TASK GOAL: Only the line containing "turquoise pan [226,207,309,291]" and the lines after it, through the end of the data below, are to be returned, each exactly as it stands.

(Items from a dataset)
%%

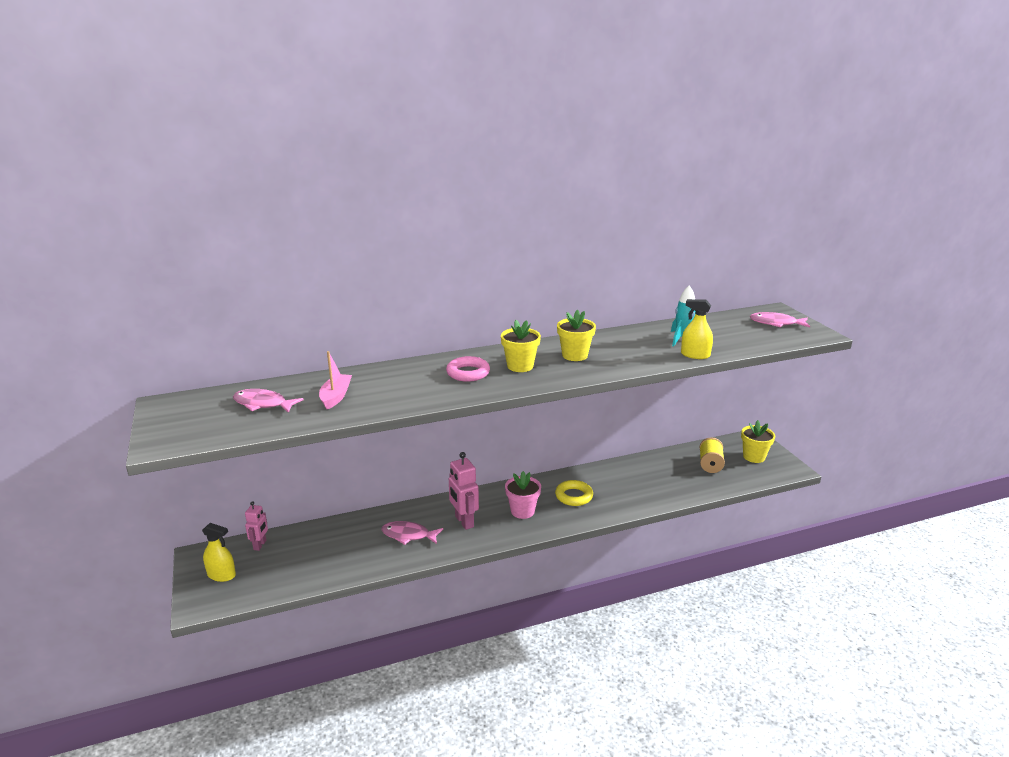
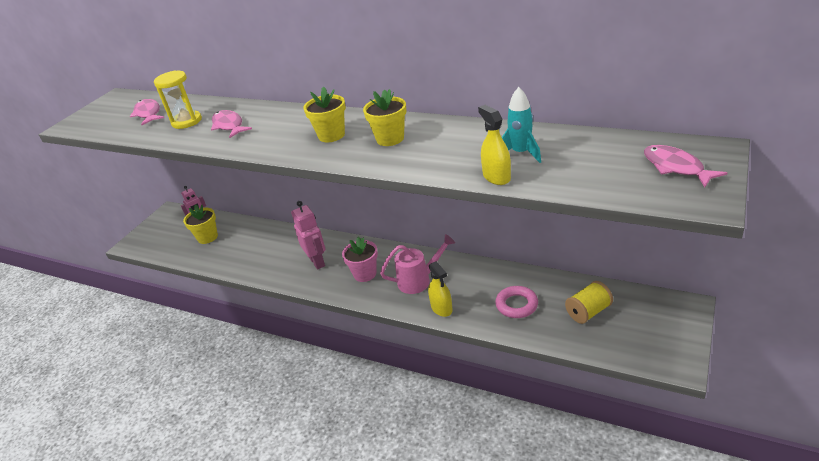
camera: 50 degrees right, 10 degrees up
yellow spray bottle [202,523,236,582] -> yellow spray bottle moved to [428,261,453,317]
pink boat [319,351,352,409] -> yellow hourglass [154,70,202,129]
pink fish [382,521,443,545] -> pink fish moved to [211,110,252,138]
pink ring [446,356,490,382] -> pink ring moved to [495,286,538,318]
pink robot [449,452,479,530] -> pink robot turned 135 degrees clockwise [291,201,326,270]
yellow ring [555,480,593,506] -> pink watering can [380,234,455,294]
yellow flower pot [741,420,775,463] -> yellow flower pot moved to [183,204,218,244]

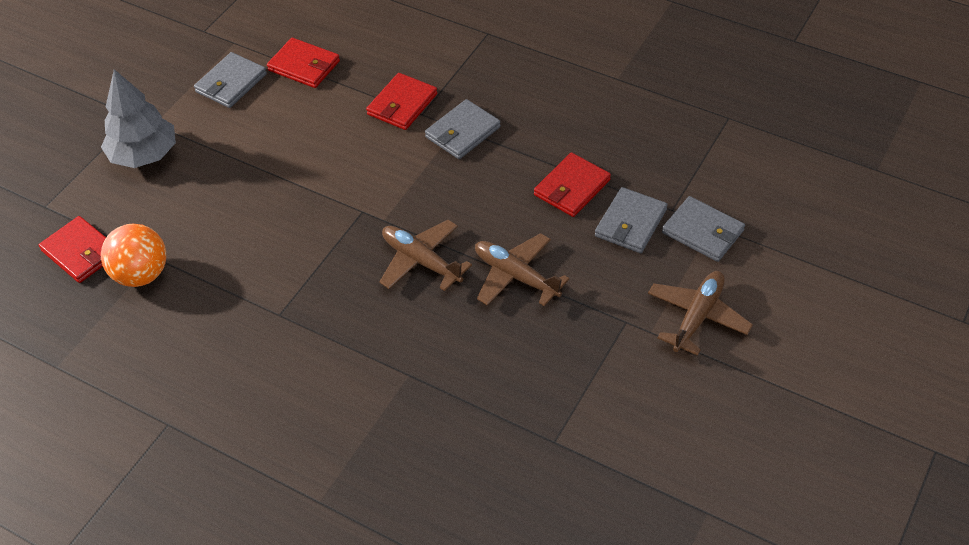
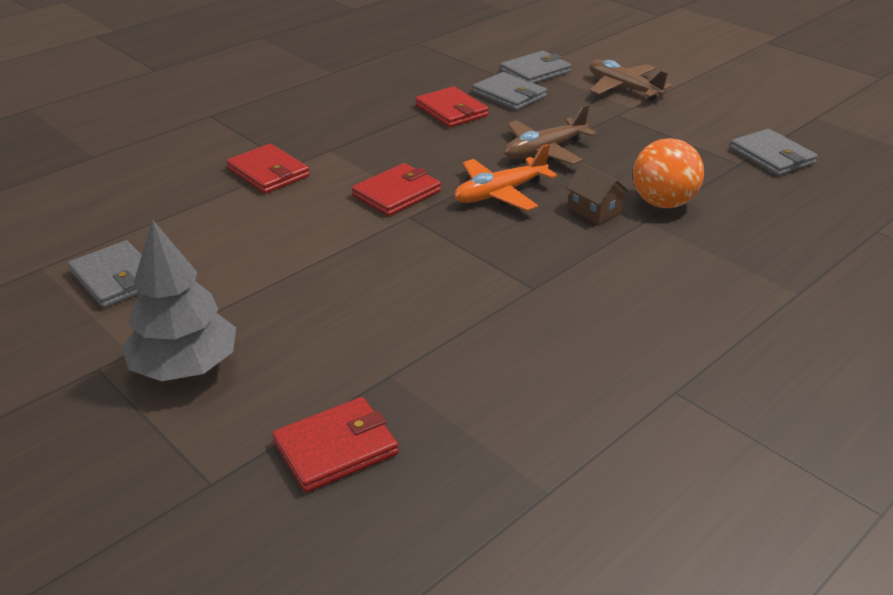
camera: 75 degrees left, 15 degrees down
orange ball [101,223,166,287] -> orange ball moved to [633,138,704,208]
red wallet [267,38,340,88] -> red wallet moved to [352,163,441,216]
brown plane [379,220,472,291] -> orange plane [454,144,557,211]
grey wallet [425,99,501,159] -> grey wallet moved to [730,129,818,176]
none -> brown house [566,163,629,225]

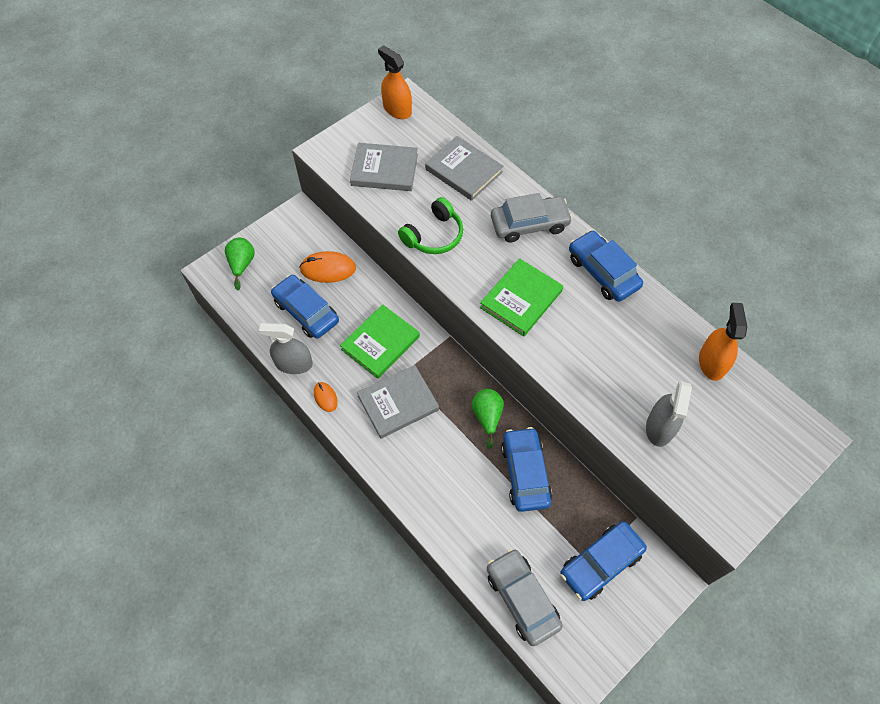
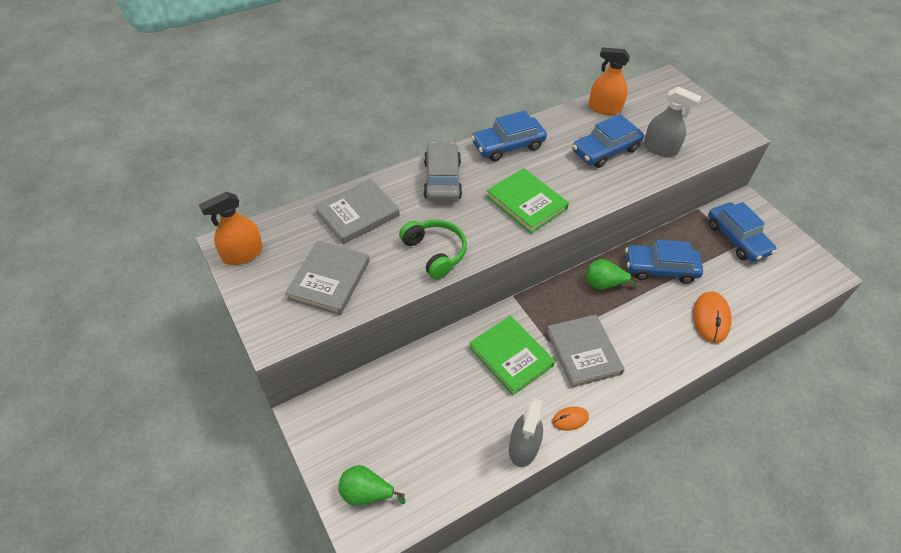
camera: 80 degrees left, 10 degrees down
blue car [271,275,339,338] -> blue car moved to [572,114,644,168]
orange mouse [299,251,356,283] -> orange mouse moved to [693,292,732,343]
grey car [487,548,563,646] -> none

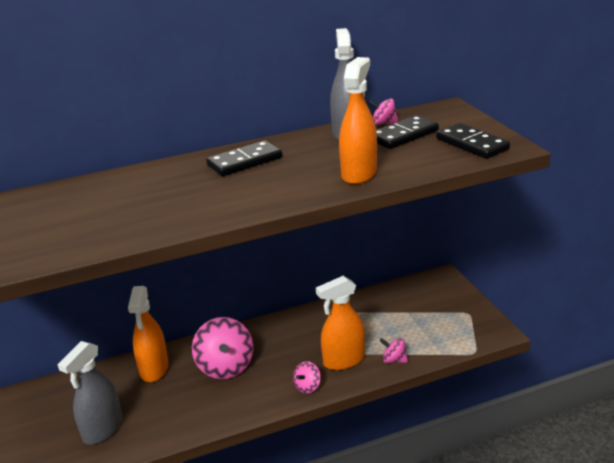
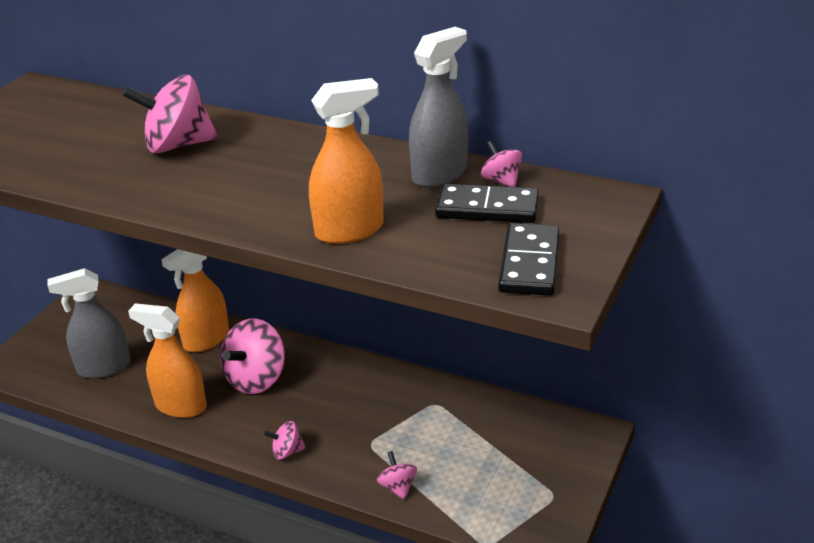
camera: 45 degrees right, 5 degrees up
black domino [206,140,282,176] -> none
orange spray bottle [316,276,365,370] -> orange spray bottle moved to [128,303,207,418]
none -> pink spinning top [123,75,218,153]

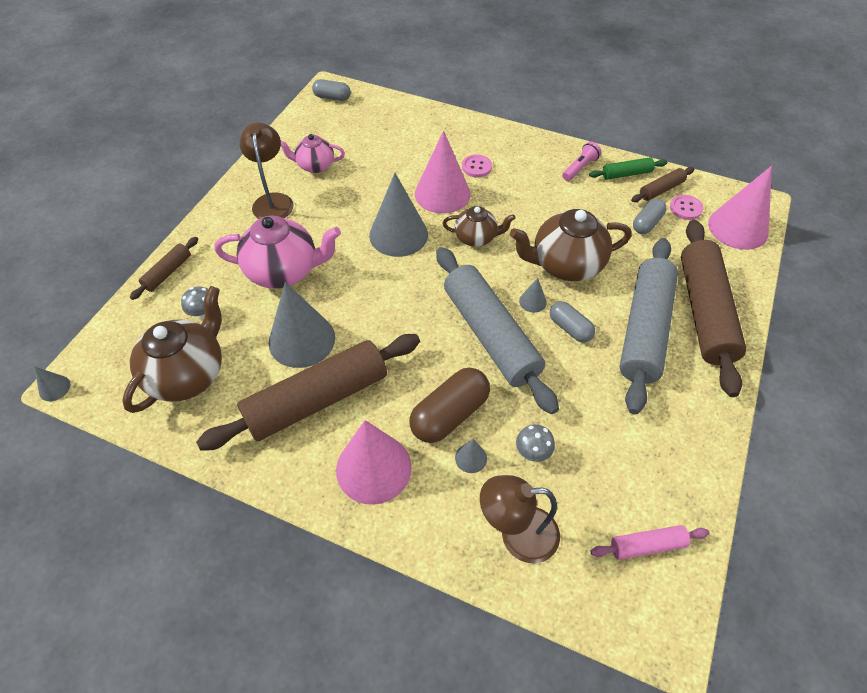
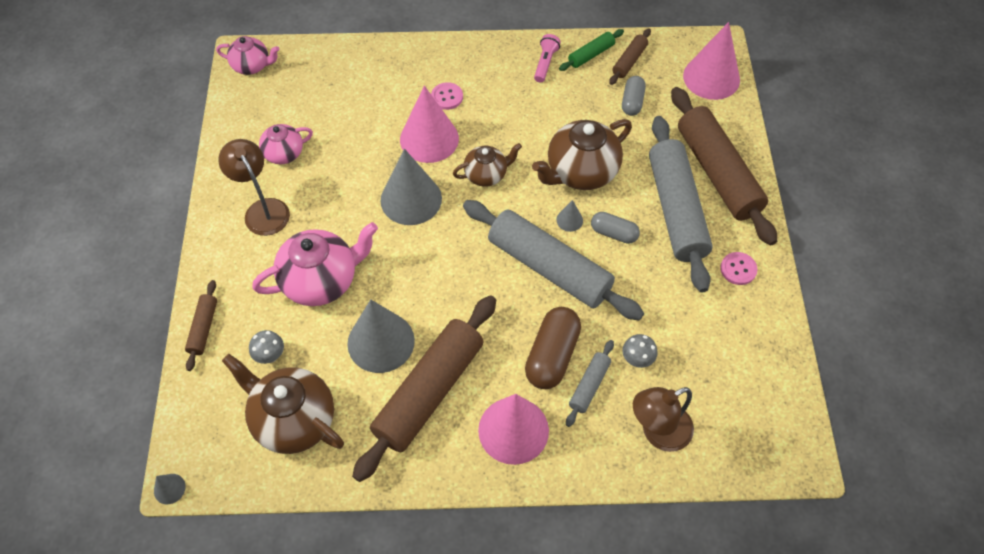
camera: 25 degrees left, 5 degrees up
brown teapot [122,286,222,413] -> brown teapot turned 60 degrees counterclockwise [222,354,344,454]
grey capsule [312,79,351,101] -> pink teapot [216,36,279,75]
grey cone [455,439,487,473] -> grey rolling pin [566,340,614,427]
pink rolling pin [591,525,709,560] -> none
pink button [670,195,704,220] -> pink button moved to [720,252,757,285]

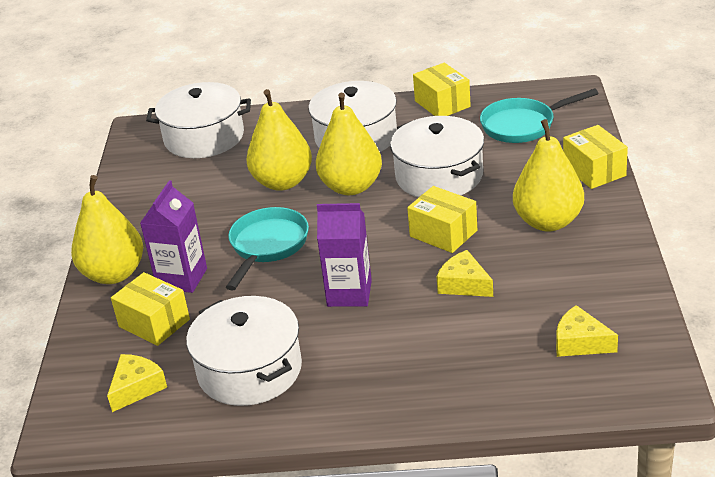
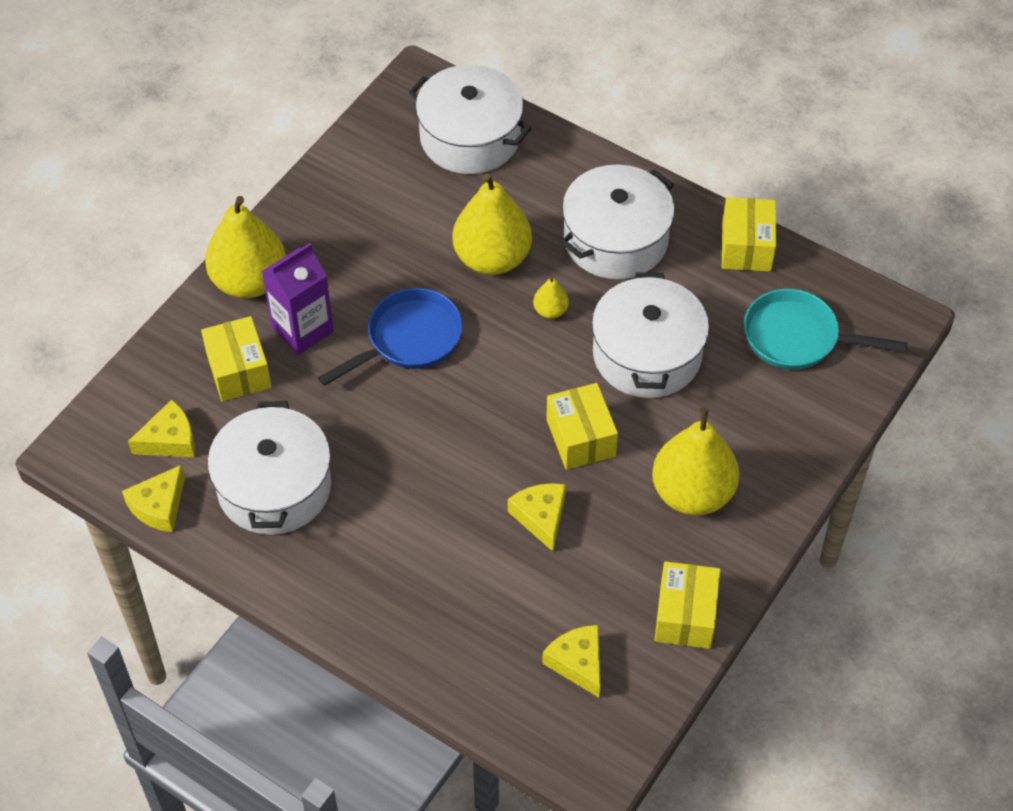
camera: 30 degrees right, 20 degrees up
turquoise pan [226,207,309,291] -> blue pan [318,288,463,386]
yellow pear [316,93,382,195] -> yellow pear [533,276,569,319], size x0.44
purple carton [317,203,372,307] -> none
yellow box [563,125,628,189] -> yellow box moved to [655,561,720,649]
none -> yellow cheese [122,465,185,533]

%%

SOLUTION FOR THIS TASK:
turquoise pan [226,207,309,291] -> blue pan [318,288,463,386]
yellow pear [316,93,382,195] -> yellow pear [533,276,569,319], size x0.44
purple carton [317,203,372,307] -> none
yellow box [563,125,628,189] -> yellow box moved to [655,561,720,649]
none -> yellow cheese [122,465,185,533]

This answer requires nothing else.